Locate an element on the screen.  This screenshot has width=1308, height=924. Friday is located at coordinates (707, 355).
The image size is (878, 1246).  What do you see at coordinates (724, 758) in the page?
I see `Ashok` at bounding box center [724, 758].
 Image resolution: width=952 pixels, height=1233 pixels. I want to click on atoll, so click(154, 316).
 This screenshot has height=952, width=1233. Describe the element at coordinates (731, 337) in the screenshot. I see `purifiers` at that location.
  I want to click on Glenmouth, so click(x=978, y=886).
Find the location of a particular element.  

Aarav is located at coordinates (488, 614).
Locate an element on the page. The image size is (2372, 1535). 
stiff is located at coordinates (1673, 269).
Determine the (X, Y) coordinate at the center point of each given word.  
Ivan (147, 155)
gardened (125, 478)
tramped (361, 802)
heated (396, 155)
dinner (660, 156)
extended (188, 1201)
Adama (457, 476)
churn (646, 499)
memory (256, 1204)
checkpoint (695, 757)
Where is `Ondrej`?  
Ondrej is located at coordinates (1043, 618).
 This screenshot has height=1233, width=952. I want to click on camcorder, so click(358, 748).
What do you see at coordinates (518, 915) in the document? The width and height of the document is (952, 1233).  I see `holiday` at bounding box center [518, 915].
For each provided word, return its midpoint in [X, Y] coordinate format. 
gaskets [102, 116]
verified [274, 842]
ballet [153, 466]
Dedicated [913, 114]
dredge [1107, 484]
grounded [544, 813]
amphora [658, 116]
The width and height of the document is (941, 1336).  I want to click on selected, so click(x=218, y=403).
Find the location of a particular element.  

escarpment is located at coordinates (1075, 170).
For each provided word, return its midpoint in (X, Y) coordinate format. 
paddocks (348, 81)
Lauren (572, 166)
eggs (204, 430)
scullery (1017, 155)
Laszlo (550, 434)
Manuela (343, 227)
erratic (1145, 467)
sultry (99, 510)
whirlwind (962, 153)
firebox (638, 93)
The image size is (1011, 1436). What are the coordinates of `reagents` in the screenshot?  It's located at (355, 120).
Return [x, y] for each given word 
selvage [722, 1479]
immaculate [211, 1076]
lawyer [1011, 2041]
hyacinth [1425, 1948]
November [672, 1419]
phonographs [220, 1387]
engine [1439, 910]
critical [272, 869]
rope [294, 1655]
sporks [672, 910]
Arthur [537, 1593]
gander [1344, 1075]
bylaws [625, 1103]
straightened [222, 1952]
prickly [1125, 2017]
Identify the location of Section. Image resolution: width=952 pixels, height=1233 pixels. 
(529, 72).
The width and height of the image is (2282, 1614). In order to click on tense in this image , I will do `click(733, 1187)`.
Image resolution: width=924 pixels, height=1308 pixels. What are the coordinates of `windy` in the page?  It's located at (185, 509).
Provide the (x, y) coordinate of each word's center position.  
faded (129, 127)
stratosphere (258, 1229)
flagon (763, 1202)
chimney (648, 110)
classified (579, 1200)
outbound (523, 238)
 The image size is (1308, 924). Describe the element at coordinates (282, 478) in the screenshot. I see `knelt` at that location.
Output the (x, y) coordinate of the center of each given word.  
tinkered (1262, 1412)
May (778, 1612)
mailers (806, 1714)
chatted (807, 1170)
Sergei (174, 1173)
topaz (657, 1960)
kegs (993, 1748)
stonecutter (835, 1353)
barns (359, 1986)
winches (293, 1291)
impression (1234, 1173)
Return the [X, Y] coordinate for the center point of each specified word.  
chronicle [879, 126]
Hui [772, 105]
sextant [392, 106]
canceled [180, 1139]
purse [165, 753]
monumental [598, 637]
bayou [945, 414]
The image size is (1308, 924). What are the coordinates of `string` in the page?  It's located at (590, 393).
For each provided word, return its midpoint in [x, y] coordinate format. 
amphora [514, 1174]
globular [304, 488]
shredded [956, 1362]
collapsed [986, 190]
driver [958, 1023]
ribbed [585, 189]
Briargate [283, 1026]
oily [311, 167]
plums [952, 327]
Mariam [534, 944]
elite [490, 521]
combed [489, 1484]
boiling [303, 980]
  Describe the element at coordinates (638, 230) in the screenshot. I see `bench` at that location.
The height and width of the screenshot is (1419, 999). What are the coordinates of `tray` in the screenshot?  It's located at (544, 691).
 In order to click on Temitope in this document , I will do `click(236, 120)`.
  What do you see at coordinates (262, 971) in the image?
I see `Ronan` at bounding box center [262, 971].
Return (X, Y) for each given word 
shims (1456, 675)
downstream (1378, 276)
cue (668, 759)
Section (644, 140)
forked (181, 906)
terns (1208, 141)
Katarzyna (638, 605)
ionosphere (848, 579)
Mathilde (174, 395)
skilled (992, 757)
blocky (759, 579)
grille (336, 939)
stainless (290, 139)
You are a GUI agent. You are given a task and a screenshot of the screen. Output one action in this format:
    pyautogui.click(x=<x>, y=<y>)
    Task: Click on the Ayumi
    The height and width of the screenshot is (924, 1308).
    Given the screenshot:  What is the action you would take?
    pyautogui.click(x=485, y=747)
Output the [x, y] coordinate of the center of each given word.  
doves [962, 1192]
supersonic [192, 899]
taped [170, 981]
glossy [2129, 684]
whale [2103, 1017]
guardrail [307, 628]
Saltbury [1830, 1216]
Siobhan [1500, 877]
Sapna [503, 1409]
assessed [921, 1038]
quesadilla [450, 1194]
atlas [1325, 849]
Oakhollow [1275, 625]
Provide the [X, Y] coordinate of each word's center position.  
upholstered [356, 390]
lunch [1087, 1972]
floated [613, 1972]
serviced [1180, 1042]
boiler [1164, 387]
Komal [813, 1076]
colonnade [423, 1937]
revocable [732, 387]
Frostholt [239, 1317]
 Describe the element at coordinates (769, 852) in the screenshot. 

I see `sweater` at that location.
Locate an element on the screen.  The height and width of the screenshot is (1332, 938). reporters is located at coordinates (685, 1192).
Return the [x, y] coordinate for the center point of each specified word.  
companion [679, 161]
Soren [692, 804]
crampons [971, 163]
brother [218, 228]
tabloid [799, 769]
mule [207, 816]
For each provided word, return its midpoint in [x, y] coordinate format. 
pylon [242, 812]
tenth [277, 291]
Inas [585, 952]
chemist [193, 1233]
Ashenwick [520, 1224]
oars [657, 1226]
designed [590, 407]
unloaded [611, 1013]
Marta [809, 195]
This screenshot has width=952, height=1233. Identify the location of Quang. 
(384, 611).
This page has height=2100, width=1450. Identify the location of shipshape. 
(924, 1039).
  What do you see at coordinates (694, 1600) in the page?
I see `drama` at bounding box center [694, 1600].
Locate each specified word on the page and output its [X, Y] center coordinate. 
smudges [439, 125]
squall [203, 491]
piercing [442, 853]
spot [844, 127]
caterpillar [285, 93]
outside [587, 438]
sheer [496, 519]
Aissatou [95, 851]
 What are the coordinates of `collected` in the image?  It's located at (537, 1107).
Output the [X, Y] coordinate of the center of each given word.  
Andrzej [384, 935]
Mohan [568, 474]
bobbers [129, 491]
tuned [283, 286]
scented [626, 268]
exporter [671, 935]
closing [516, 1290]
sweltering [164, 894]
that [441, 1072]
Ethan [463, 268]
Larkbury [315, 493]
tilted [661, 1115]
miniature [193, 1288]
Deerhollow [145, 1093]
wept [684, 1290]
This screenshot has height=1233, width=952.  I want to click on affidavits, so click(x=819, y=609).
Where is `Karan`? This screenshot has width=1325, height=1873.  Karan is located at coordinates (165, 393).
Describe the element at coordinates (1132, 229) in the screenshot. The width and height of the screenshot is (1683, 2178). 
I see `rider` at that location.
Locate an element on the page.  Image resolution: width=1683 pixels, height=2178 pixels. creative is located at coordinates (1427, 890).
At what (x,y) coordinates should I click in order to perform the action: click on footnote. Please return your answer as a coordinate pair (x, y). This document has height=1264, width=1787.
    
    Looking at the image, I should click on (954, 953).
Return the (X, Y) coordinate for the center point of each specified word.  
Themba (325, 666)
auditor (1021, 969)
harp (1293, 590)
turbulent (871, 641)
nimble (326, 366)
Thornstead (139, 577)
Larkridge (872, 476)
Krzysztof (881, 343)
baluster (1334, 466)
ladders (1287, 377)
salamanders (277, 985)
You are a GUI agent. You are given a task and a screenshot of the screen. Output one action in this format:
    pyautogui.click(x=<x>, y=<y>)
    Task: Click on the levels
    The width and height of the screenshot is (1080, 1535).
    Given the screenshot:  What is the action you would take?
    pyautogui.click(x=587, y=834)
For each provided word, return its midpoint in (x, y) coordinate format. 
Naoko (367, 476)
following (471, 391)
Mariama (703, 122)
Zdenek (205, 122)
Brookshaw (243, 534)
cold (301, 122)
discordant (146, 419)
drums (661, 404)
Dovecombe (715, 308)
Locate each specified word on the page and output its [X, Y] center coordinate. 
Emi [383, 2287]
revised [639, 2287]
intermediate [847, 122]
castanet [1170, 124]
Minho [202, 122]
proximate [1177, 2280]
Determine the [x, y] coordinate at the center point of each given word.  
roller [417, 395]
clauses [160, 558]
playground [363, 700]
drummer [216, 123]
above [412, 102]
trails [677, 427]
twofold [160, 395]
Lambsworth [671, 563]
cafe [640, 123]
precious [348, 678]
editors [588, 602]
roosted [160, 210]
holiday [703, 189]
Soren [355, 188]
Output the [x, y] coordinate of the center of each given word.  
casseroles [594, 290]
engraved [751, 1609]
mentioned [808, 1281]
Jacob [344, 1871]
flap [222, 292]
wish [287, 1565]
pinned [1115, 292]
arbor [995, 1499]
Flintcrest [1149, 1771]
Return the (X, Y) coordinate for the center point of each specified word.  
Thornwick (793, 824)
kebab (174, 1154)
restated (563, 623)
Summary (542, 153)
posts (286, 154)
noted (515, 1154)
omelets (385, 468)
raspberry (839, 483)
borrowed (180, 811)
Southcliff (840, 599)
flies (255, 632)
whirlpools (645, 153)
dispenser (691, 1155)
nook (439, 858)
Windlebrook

────────

• **TASK DIRECTIONS**:
Transcribe the lines above verbatim, starting at the line that contains "squall [203, 491]" and ending at the line that contains "exporter [671, 935]", with both of those lines included.

• **FULL RESPONSE**:
squall [203, 491]
piercing [442, 853]
spot [844, 127]
caterpillar [285, 93]
outside [587, 438]
sheer [496, 519]
Aissatou [95, 851]
 What are the coordinates of `collected` in the image?  It's located at (537, 1107).
Output the [X, Y] coordinate of the center of each given word.  
Andrzej [384, 935]
Mohan [568, 474]
bobbers [129, 491]
tuned [283, 286]
scented [626, 268]
exporter [671, 935]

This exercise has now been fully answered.